DATA SECTION:
========

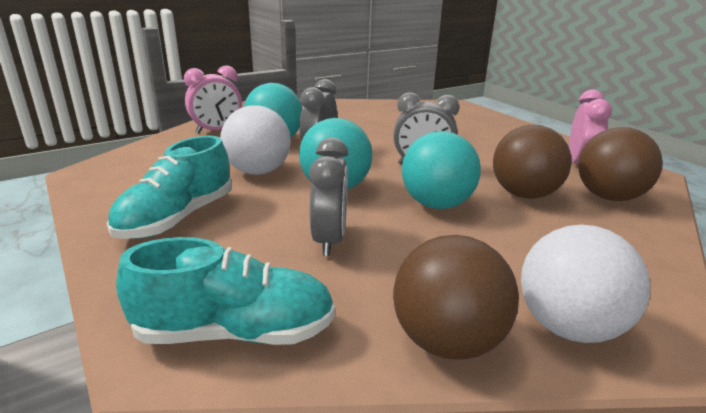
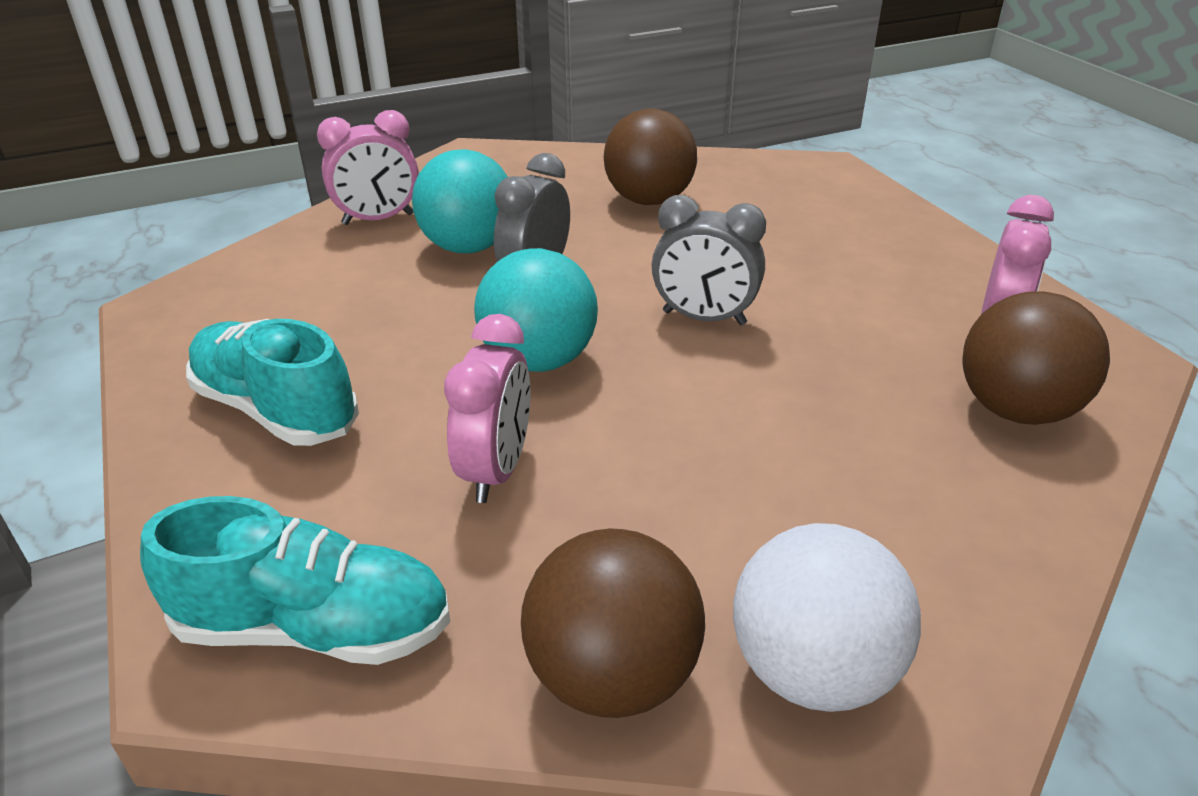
camera: 10 degrees right, 10 degrees up
(177, 218) = (276, 410): turquoise shoe -> turquoise shoe turned 90 degrees clockwise
(258, 171) = (423, 317): white ball -> none
(329, 240) = (496, 470): grey clock -> pink clock
(436, 204) = (696, 407): turquoise ball -> none
(524, 195) = (860, 395): brown ball -> brown ball (649, 200)

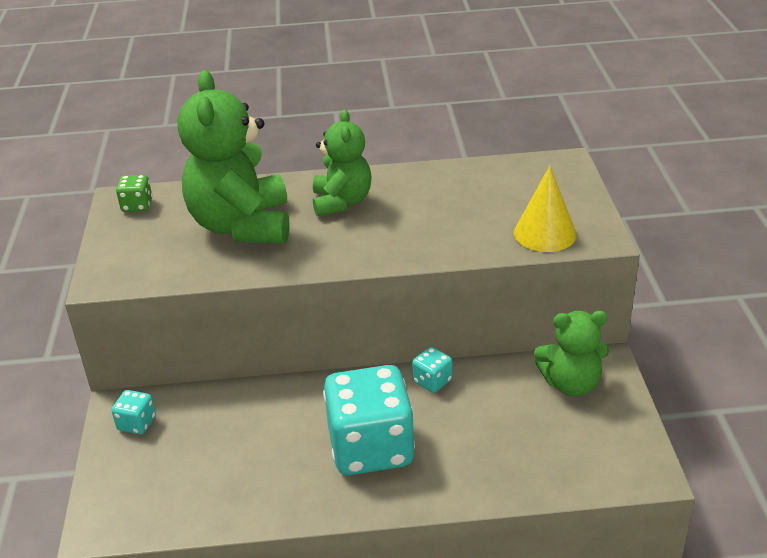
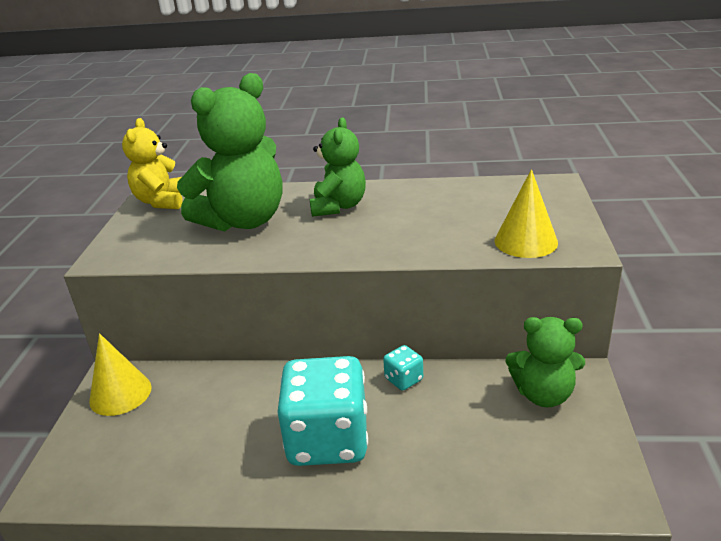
camera: 10 degrees right, 5 degrees down
(137, 205) = (162, 201): green dice -> yellow teddy bear
(137, 423) = (120, 394): turquoise dice -> yellow cone
(242, 226) = (243, 221): green teddy bear -> green teddy bear turned 135 degrees counterclockwise

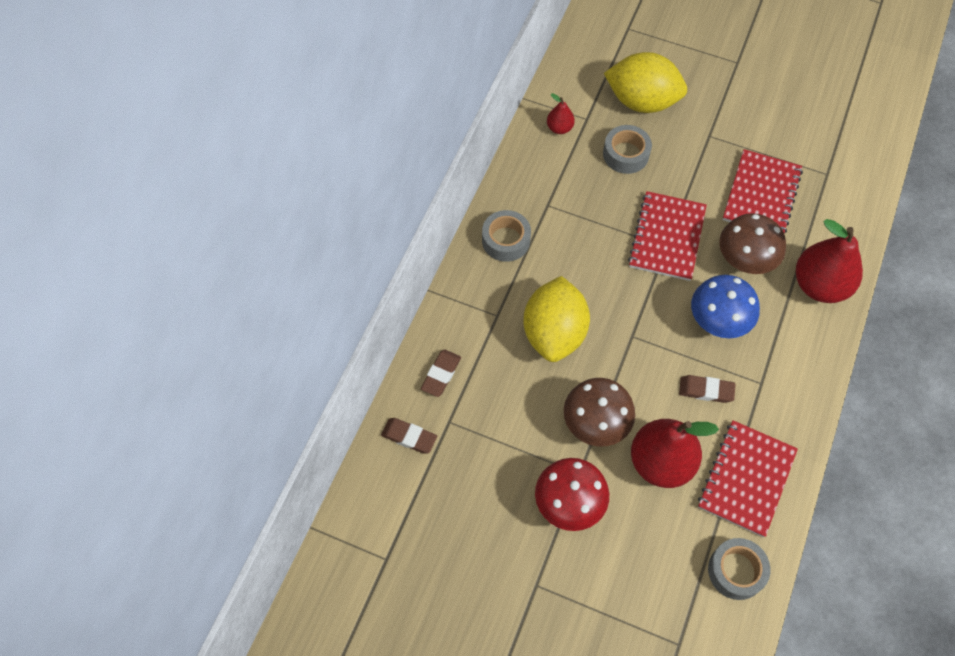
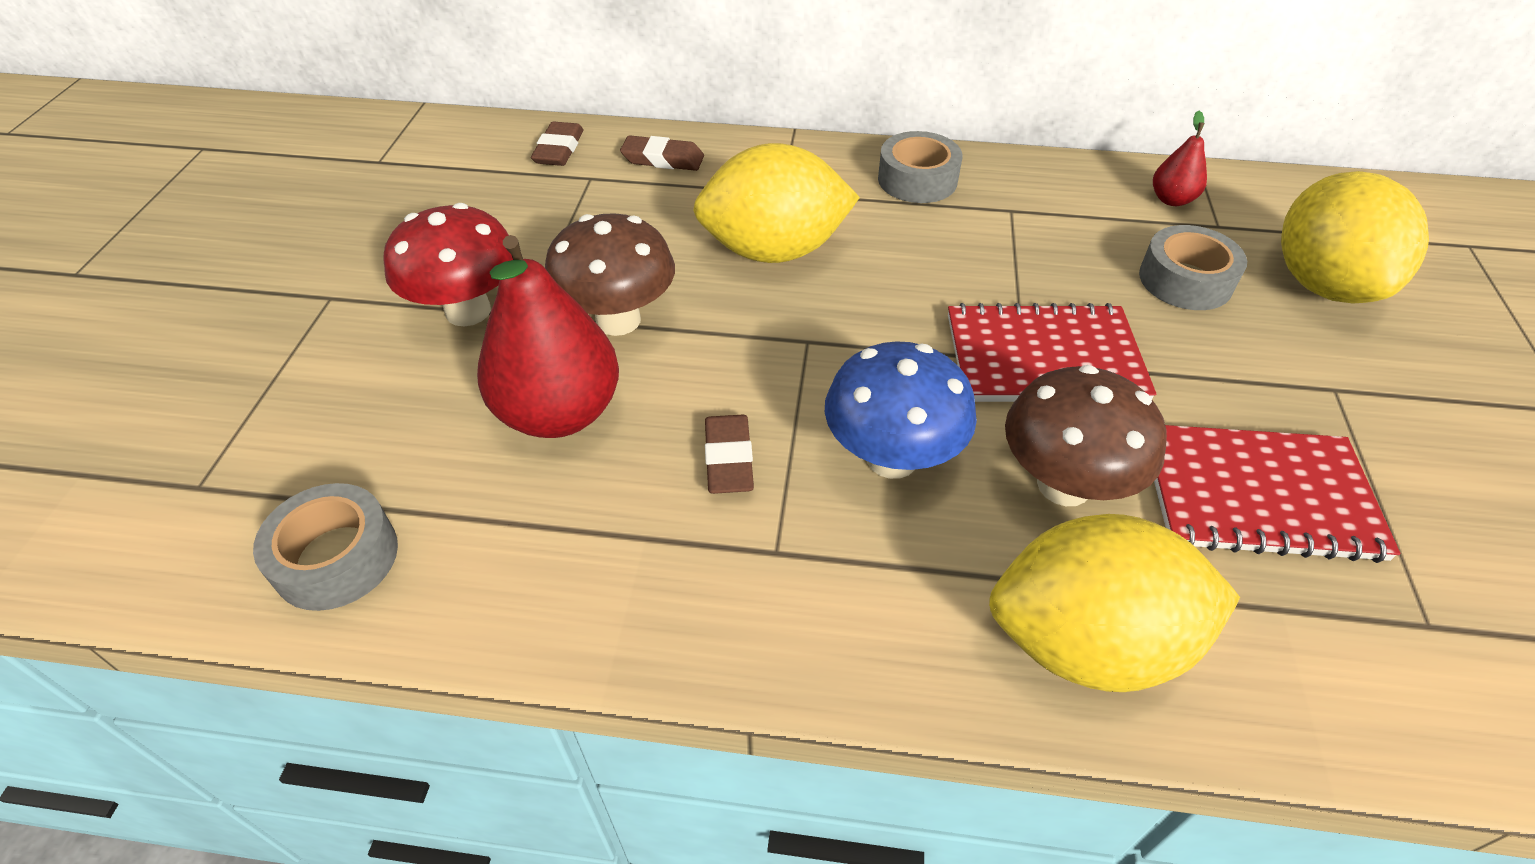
camera: 75 degrees right, 15 degrees down
(746, 479) = (542, 551): red notebook -> none
(820, 285) = (1087, 642): red pear -> yellow lemon

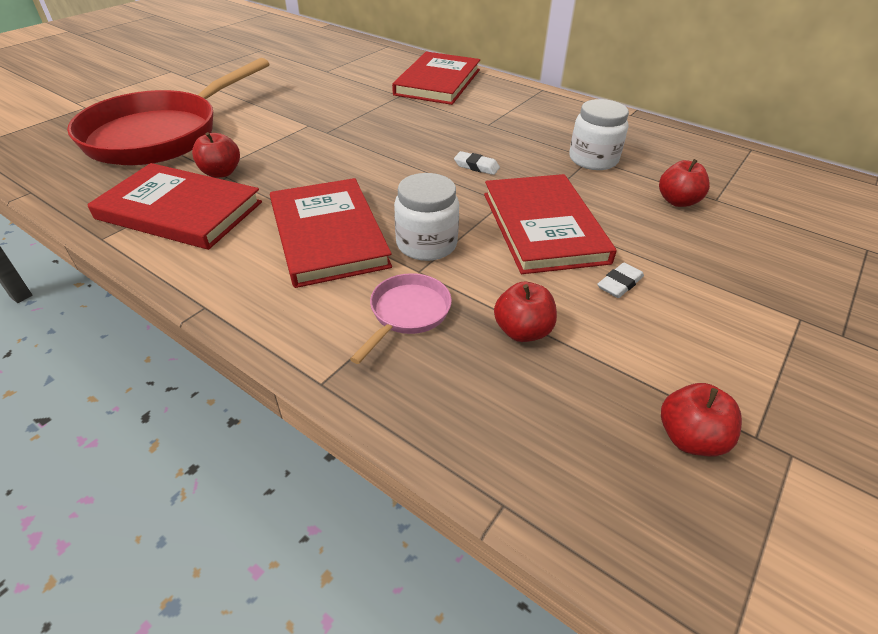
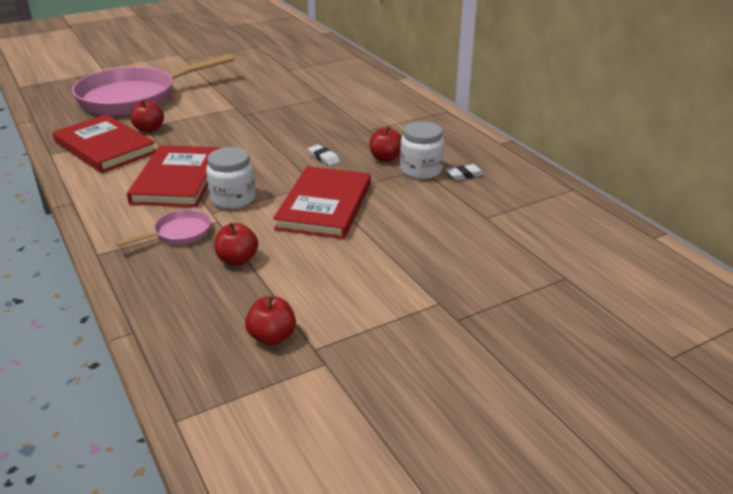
camera: 25 degrees right, 10 degrees down
(160, 135) = (134, 98): red pan -> pink pan
(437, 82) = (365, 91): red book -> none
(619, 284) = (334, 251): white eraser -> white eraser (464, 175)
(677, 201) = (450, 212): red apple -> red apple (385, 158)

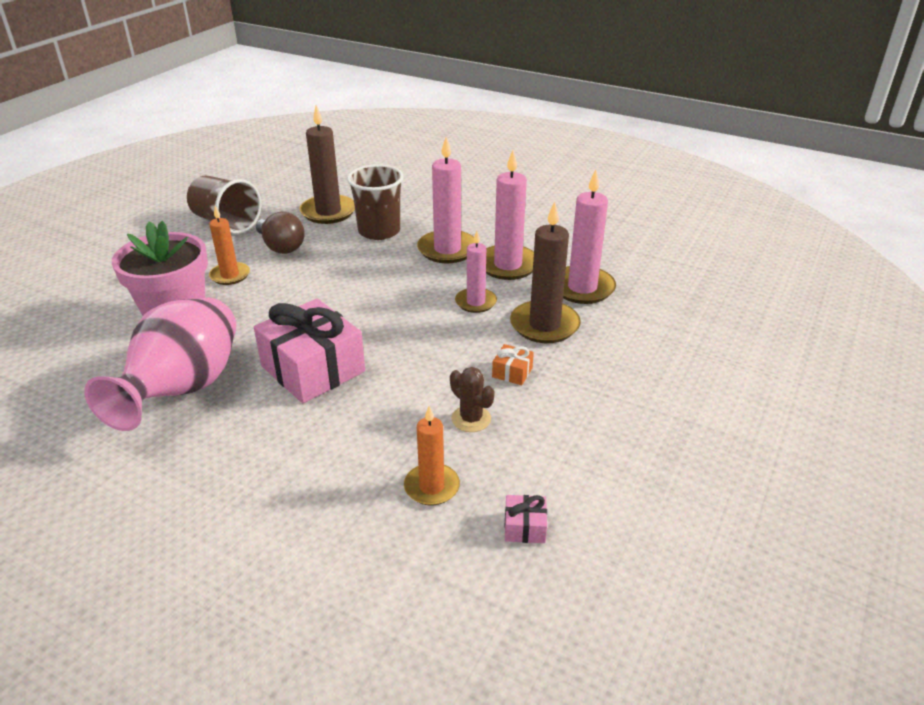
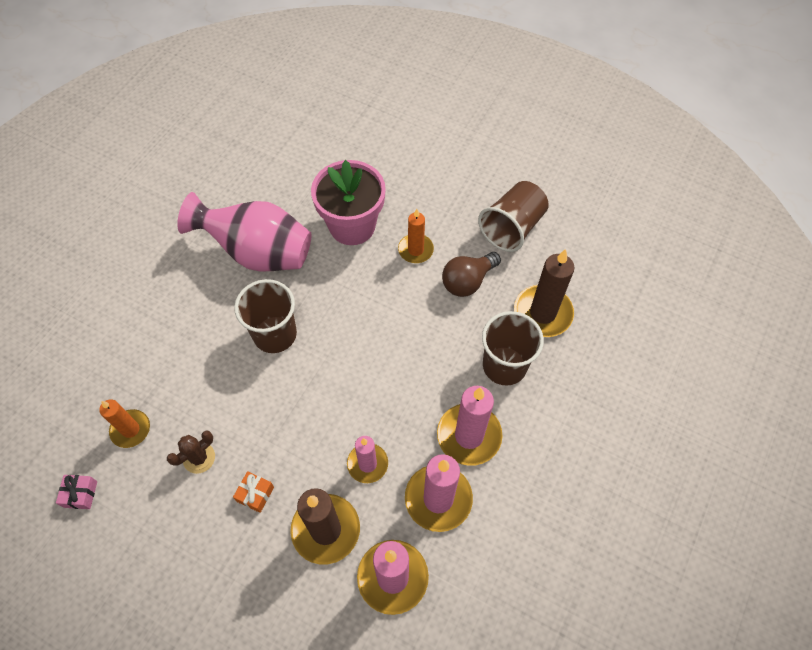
camera: 90 degrees right, 25 degrees up
(313, 369) = (275, 334): pink gift -> brown cup

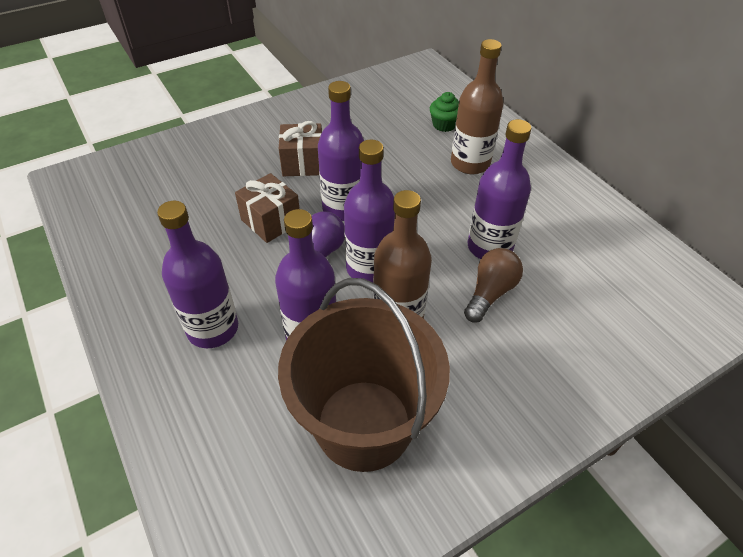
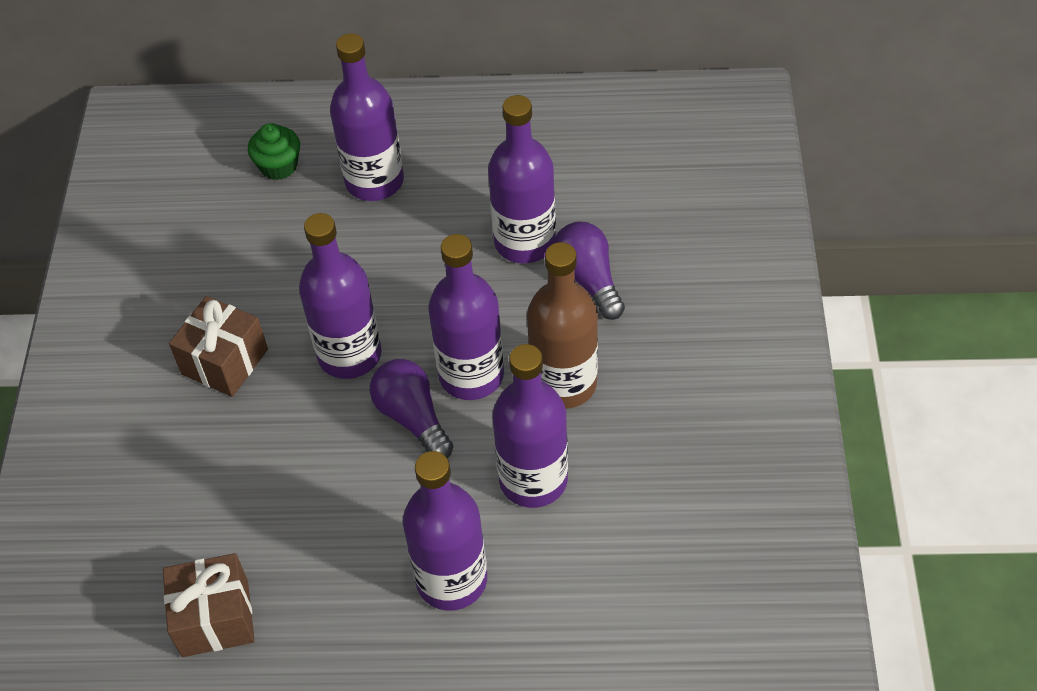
camera: 55 degrees left, 5 degrees up
(271, 221) = (311, 446): brown gift -> brown gift (215, 618)
(364, 424) = (676, 481): brown bucket -> none
(470, 163) = (374, 181): brown bottle -> purple bottle
(490, 293) = (588, 279): brown light bulb -> purple light bulb

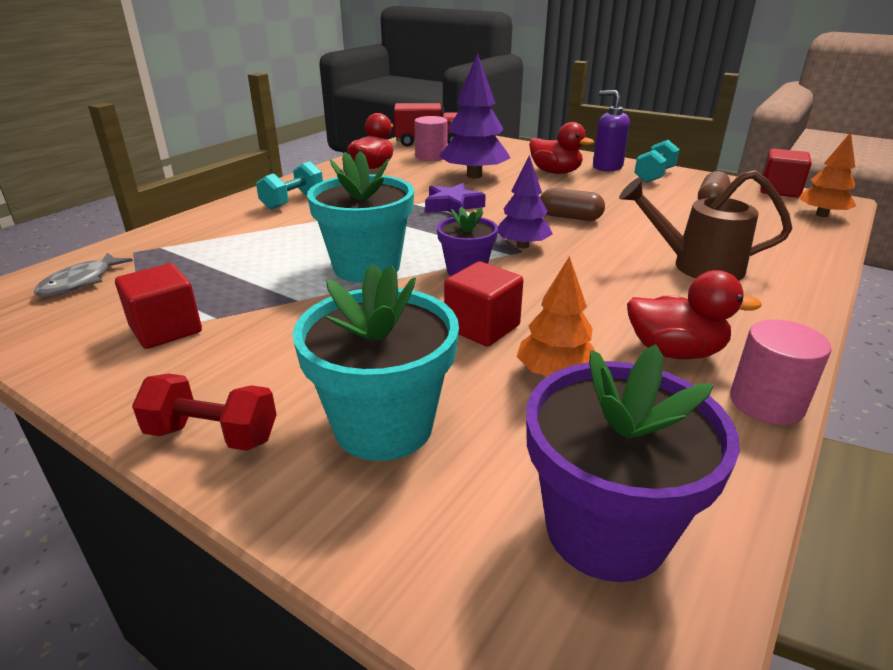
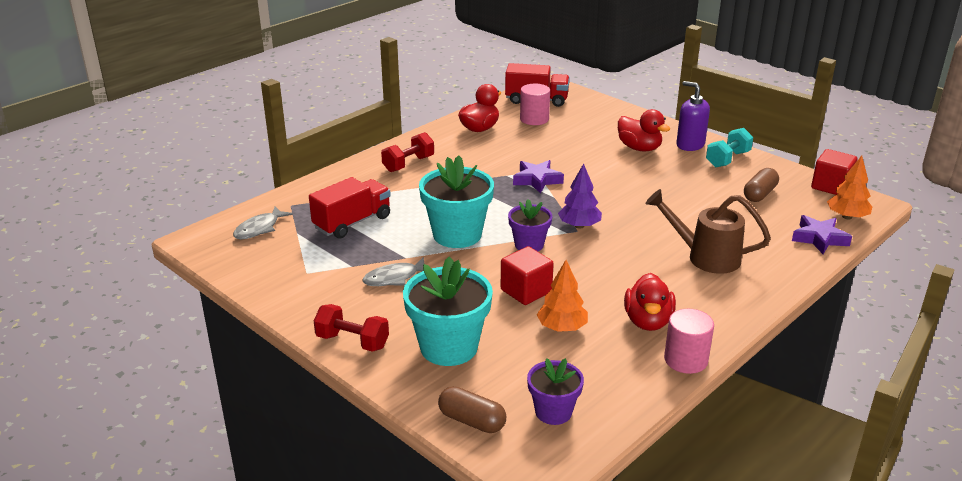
camera: 10 degrees right, 0 degrees up
(166, 329) = (320, 271): red cube -> none
(219, 265) = (352, 222): none -> red truck
(282, 328) = (394, 278): none -> grey fish
(293, 201) = (408, 164): turquoise dumbbell -> red dumbbell
(474, 176) = (565, 146): purple tree -> none
(570, 217) = (629, 201): brown capsule -> brown capsule (472, 421)
(606, 530) = (553, 412): purple flower pot -> purple flower pot, size x0.59
(675, 351) = (648, 321): red duck -> red duck turned 75 degrees clockwise
(812, 237) = (819, 238): none -> purple star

========

DIRECTIONS FOR THIS TASK: Starting at the first line of the records above, set down each line exactly through the one that holds "(436, 204) = (696, 407): turquoise". Omit pictures.

WRITTEN ANSWER:
camera: 10 degrees right, 10 degrees up
(177, 218) = (276, 410): turquoise shoe -> turquoise shoe turned 90 degrees clockwise
(258, 171) = (423, 317): white ball -> none
(329, 240) = (496, 470): grey clock -> pink clock
(436, 204) = (696, 407): turquoise ball -> none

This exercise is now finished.